- [WHAT IS EXPECTED]: Every line from the line containing "J2 pin 1: AC1 -> AC2" to the end of the data must appear in the answer exactly as it appears there, and nothing else.

- [INFORMATION GIVEN]:

┄┄┄┄┄┄┄┄┄┄

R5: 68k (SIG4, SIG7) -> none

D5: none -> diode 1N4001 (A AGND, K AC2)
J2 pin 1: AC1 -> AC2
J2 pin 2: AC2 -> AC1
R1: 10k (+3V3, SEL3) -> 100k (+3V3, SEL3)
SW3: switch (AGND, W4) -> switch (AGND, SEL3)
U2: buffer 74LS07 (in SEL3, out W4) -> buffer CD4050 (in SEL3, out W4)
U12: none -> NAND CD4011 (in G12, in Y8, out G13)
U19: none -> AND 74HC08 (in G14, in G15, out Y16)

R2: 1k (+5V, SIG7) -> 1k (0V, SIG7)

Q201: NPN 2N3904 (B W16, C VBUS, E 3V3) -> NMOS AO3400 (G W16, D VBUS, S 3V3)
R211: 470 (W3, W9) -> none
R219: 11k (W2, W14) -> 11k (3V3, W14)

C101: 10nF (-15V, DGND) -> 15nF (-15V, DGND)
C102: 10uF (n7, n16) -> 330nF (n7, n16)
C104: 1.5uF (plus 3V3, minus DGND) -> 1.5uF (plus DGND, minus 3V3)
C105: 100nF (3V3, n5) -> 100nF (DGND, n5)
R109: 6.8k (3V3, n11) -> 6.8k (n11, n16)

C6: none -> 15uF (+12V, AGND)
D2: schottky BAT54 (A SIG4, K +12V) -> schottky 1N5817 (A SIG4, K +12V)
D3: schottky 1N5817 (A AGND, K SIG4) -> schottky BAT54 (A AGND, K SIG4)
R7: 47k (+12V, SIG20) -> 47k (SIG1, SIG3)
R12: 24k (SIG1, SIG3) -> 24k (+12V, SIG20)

┄┄┄┄┄┄┄┄┄┄

- [ANSWER BOX]:
J2 pin 1: AC1 -> AC2
J2 pin 2: AC2 -> AC1
R1: 10k (+3V3, SEL3) -> 100k (+3V3, SEL3)
SW3: switch (AGND, W4) -> switch (AGND, SEL3)
U2: buffer 74LS07 (in SEL3, out W4) -> buffer CD4050 (in SEL3, out W4)
U12: none -> NAND CD4011 (in G12, in Y8, out G13)
U19: none -> AND 74HC08 (in G14, in G15, out Y16)

R2: 1k (+5V, SIG7) -> 1k (0V, SIG7)

Q201: NPN 2N3904 (B W16, C VBUS, E 3V3) -> NMOS AO3400 (G W16, D VBUS, S 3V3)
R211: 470 (W3, W9) -> none
R219: 11k (W2, W14) -> 11k (3V3, W14)

C101: 10nF (-15V, DGND) -> 15nF (-15V, DGND)
C102: 10uF (n7, n16) -> 330nF (n7, n16)
C104: 1.5uF (plus 3V3, minus DGND) -> 1.5uF (plus DGND, minus 3V3)
C105: 100nF (3V3, n5) -> 100nF (DGND, n5)
R109: 6.8k (3V3, n11) -> 6.8k (n11, n16)

C6: none -> 15uF (+12V, AGND)
D2: schottky BAT54 (A SIG4, K +12V) -> schottky 1N5817 (A SIG4, K +12V)
D3: schottky 1N5817 (A AGND, K SIG4) -> schottky BAT54 (A AGND, K SIG4)
R7: 47k (+12V, SIG20) -> 47k (SIG1, SIG3)
R12: 24k (SIG1, SIG3) -> 24k (+12V, SIG20)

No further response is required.